[Geometric object motion data]

+---+

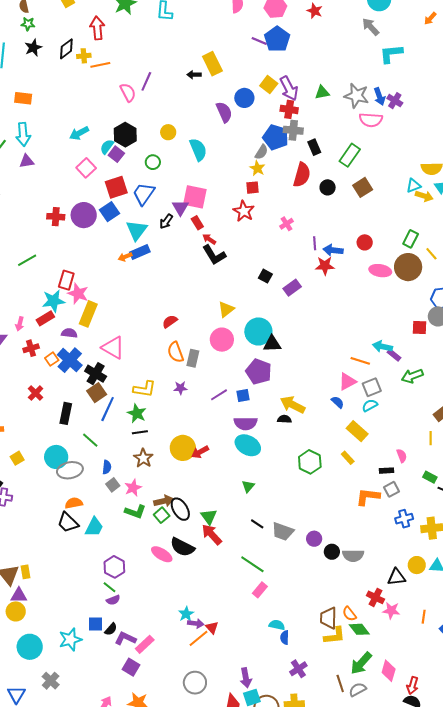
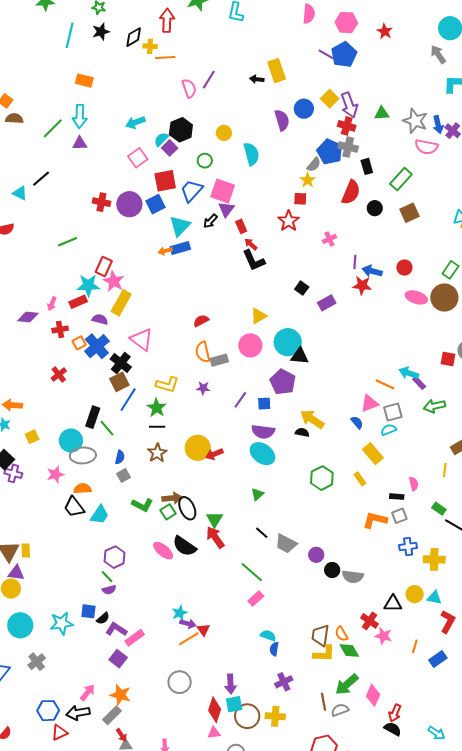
pink square: (195, 197) -> (223, 191), moved
gray rectangle: (193, 358) -> (219, 360), turned 54
purple line: (219, 395) -> (240, 400), turned -30
black rectangle: (66, 413) -> (93, 417), moved
pink star: (133, 488) -> (55, 474), moved

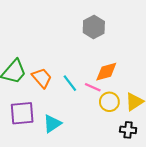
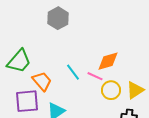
gray hexagon: (94, 27) -> (58, 18), moved
orange trapezoid: (42, 78) -> (42, 81), moved

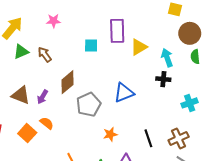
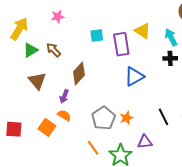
purple rectangle: (117, 31) -> (121, 44), moved
yellow triangle: (139, 47) -> (143, 31), turned -48
brown triangle: (21, 95) -> (37, 81), moved, turned 36
purple arrow: (42, 97) -> (64, 96), moved
gray pentagon: (89, 105) -> (103, 118), moved

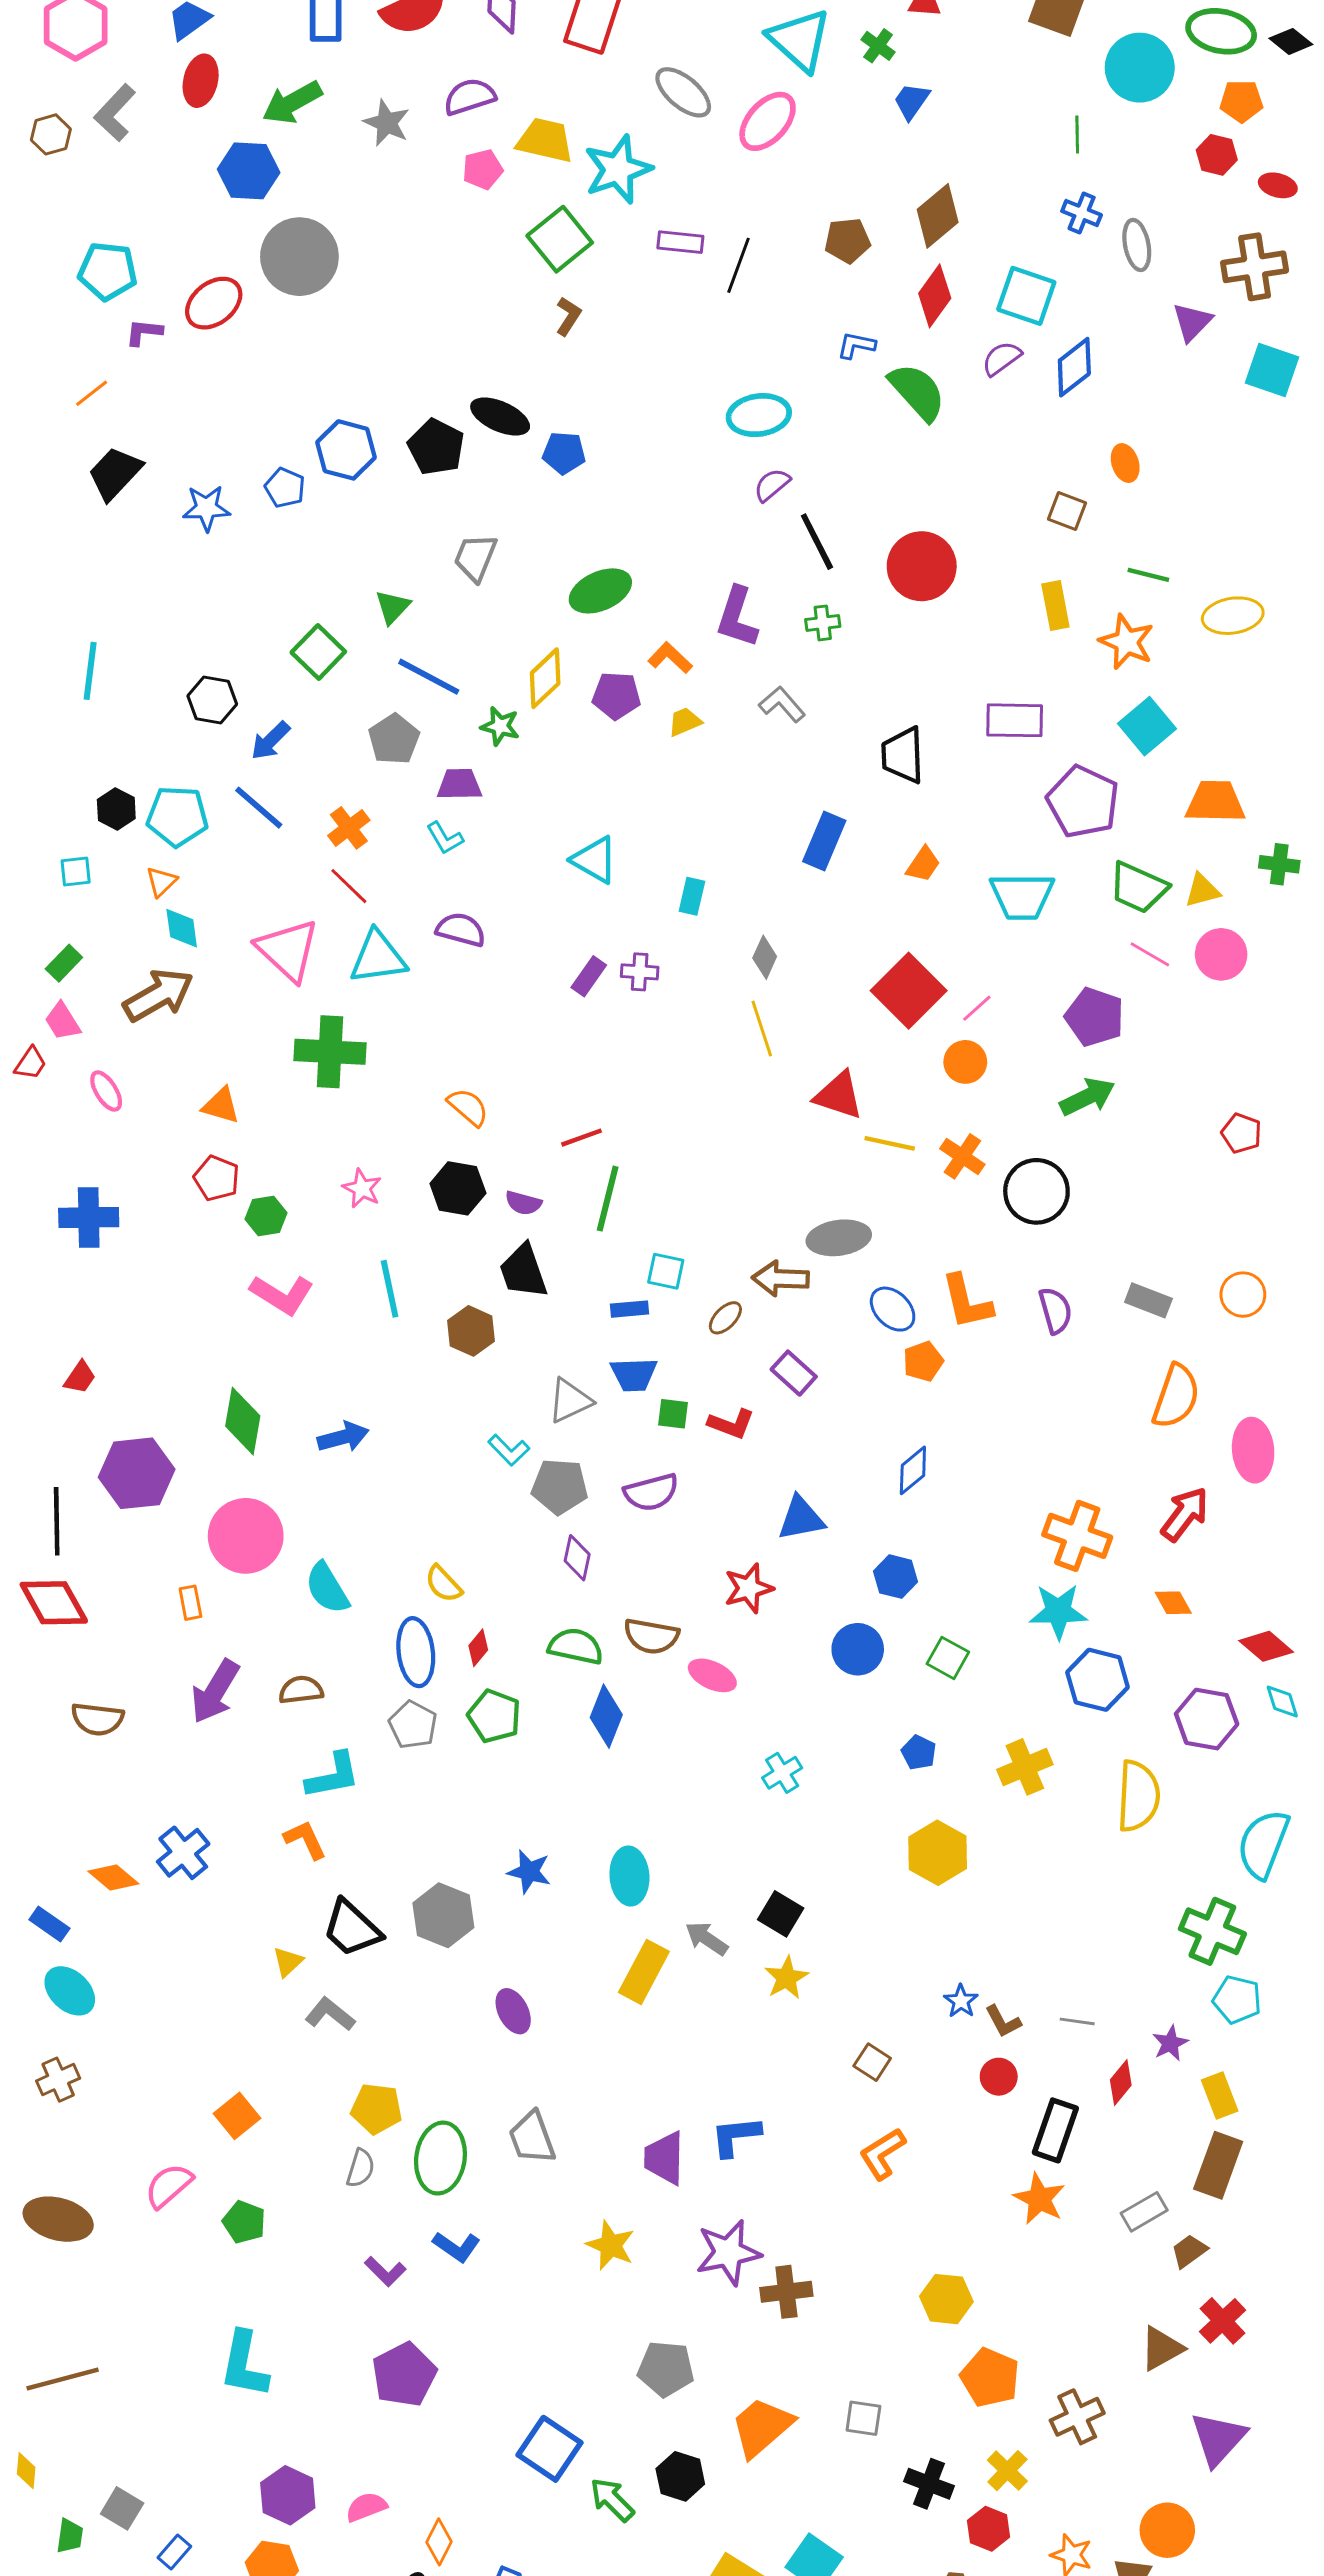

+---+

__Exercise__. For this exercise, set down the lines in the entries above from the one with "gray hexagon: (94, 27) -> (58, 18), moved" through the one with "brown triangle: (21, 95)" exactly as written, without any pictures.

__Answer space__.
gray hexagon: (94, 27) -> (58, 18), moved
orange trapezoid: (42, 78) -> (42, 81), moved

purple rectangle: (117, 31) -> (121, 44), moved
yellow triangle: (139, 47) -> (143, 31), turned -48
brown triangle: (21, 95) -> (37, 81), moved, turned 36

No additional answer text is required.